Of the lines below, reproduce exactly those from the line containing "orange headphones: 1 -> 0" to the end, including both the first and the last.

Scene comparison data:
BEGIN
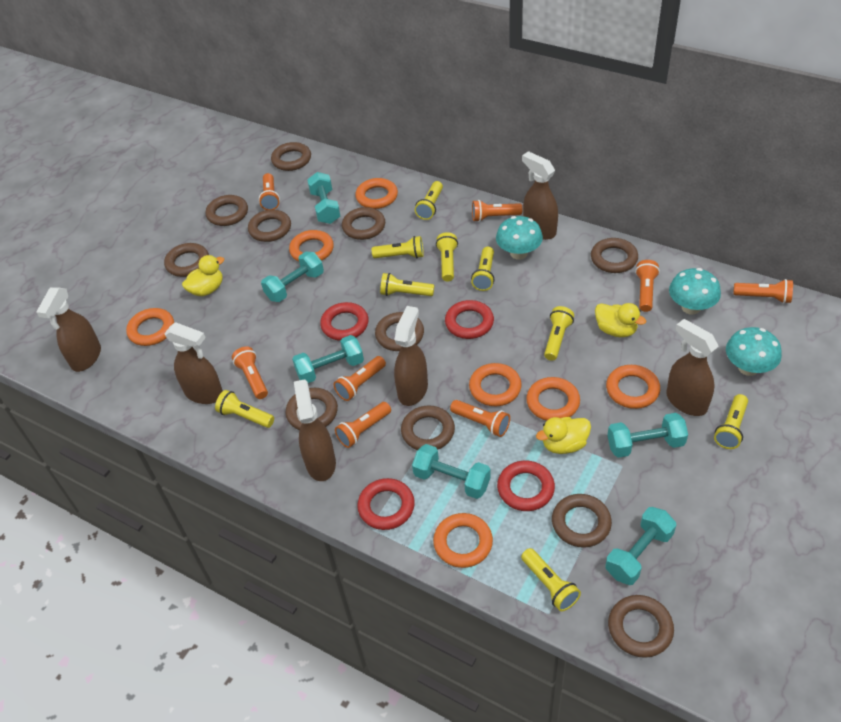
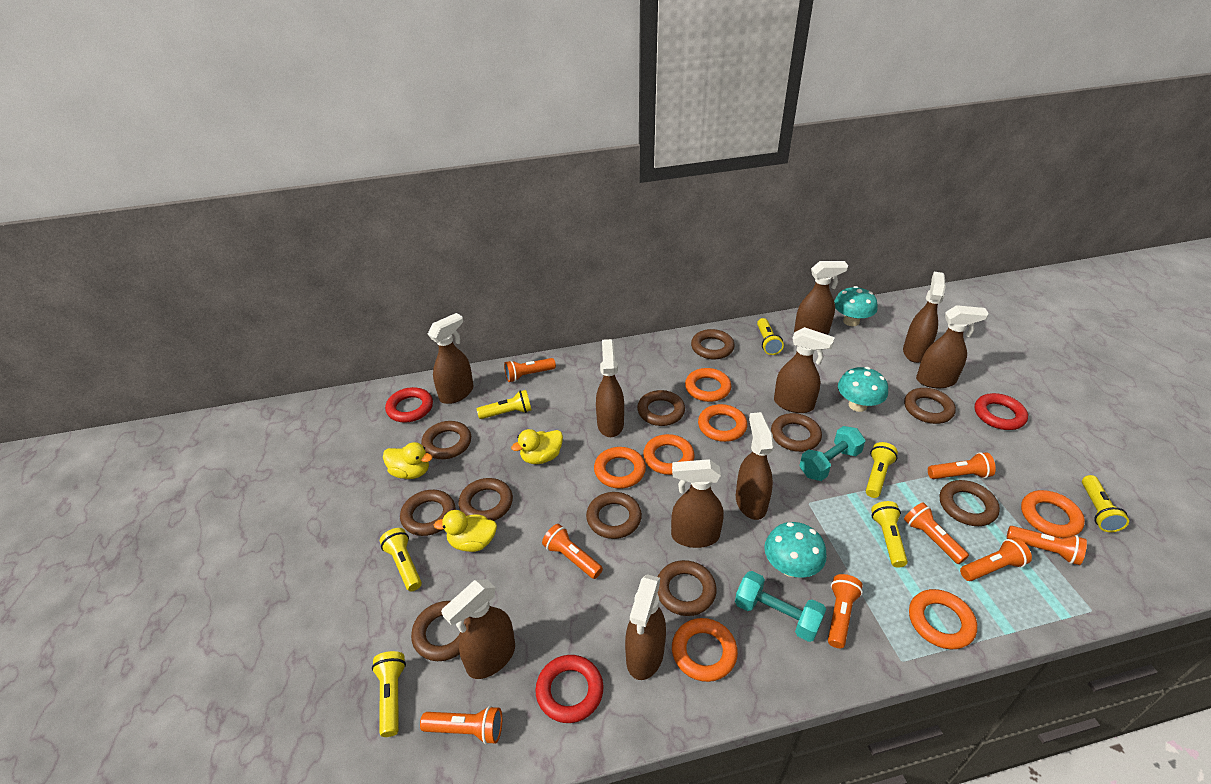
brown spray bottle: 6 -> 10
red ring: 4 -> 3
turquoise dumbbell: 6 -> 2
yellow flashlight: 9 -> 7

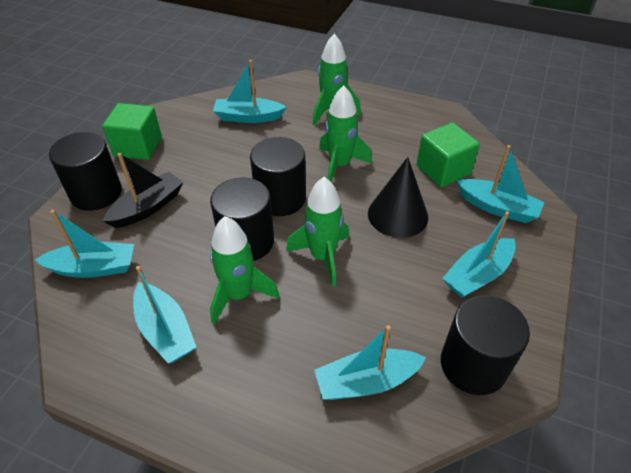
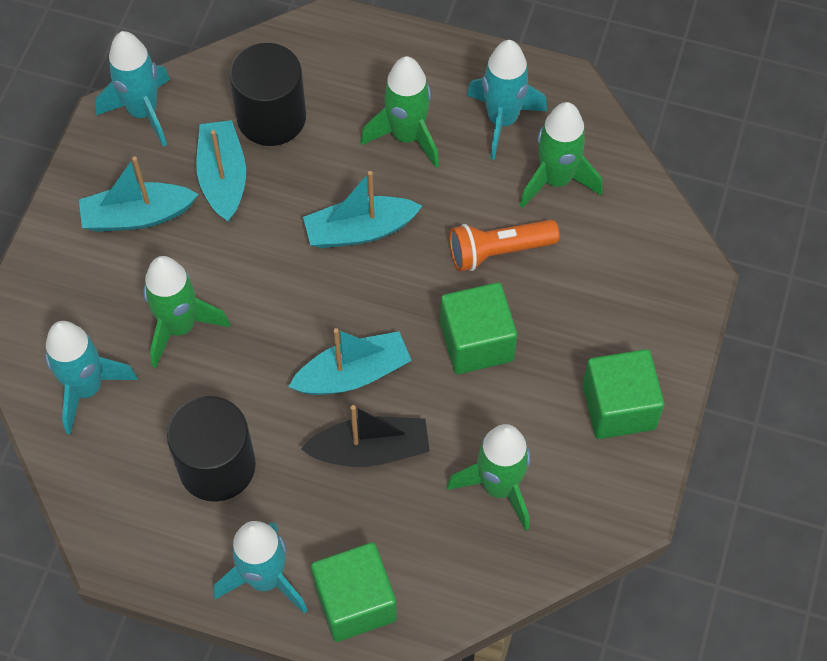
black cone: 1 -> 0
black cylinder: 4 -> 2
green cube: 2 -> 3
orange flashlight: 0 -> 1
turquoise boat: 6 -> 4
turquoise rocket: 0 -> 4

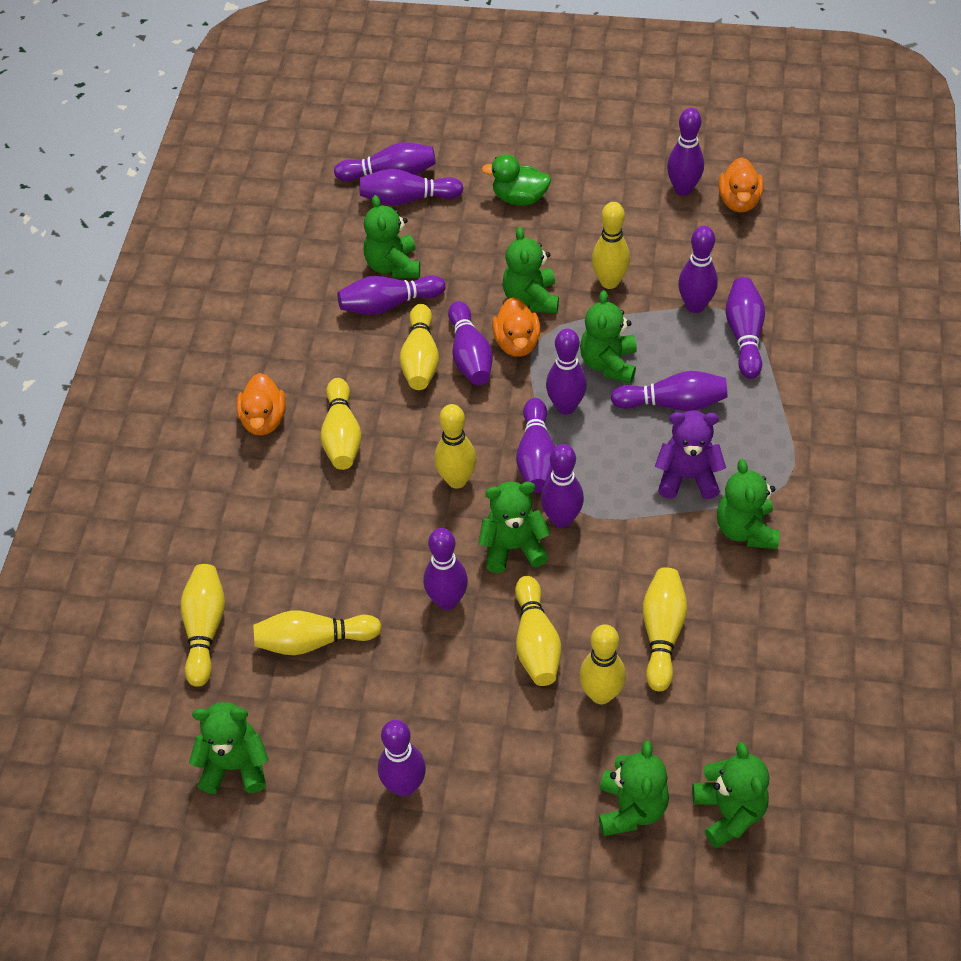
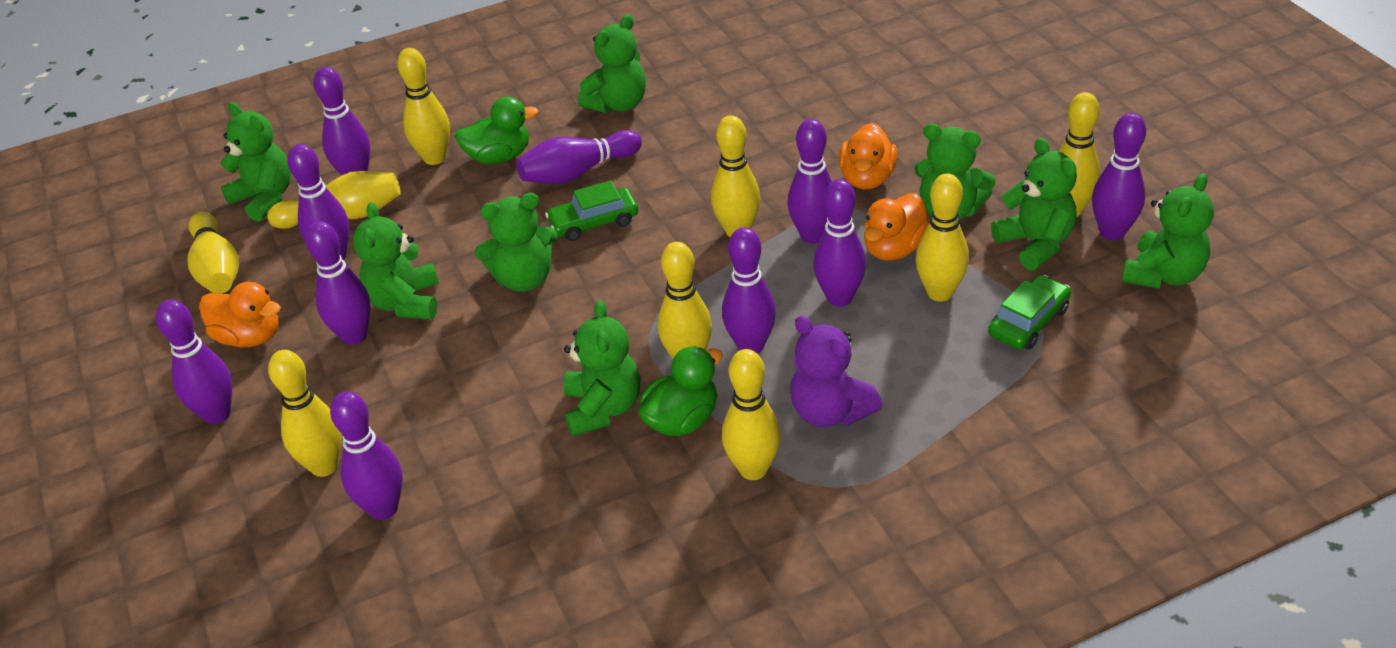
green car: 0 -> 2
green duck: 1 -> 2
purple bowling pin: 13 -> 10

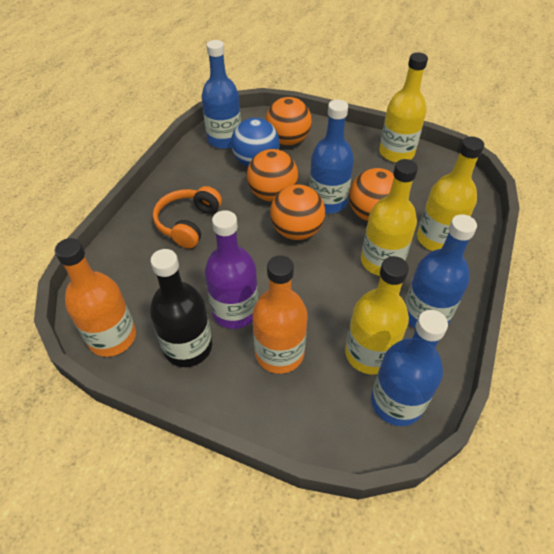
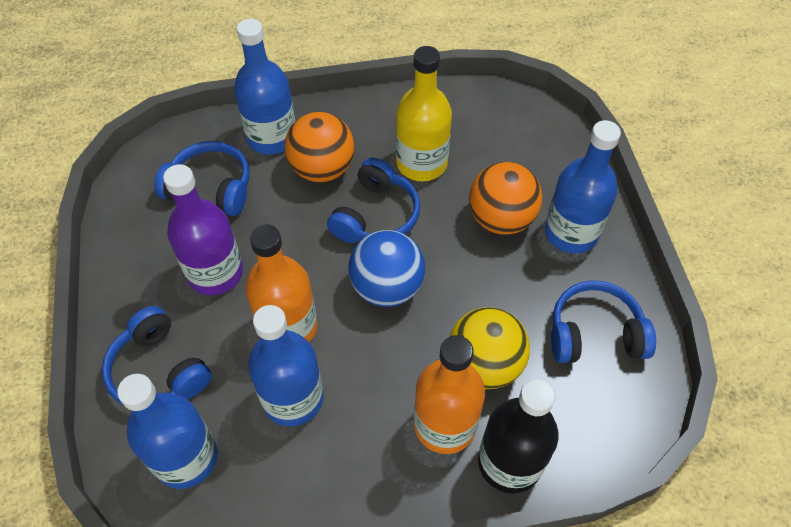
blue headphones: 0 -> 4
orange ball: 4 -> 2
orange headphones: 1 -> 0
yellow ball: 0 -> 1
yellow bottle: 4 -> 1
END
• [Reply to the task]:
orange headphones: 1 -> 0
yellow ball: 0 -> 1
yellow bottle: 4 -> 1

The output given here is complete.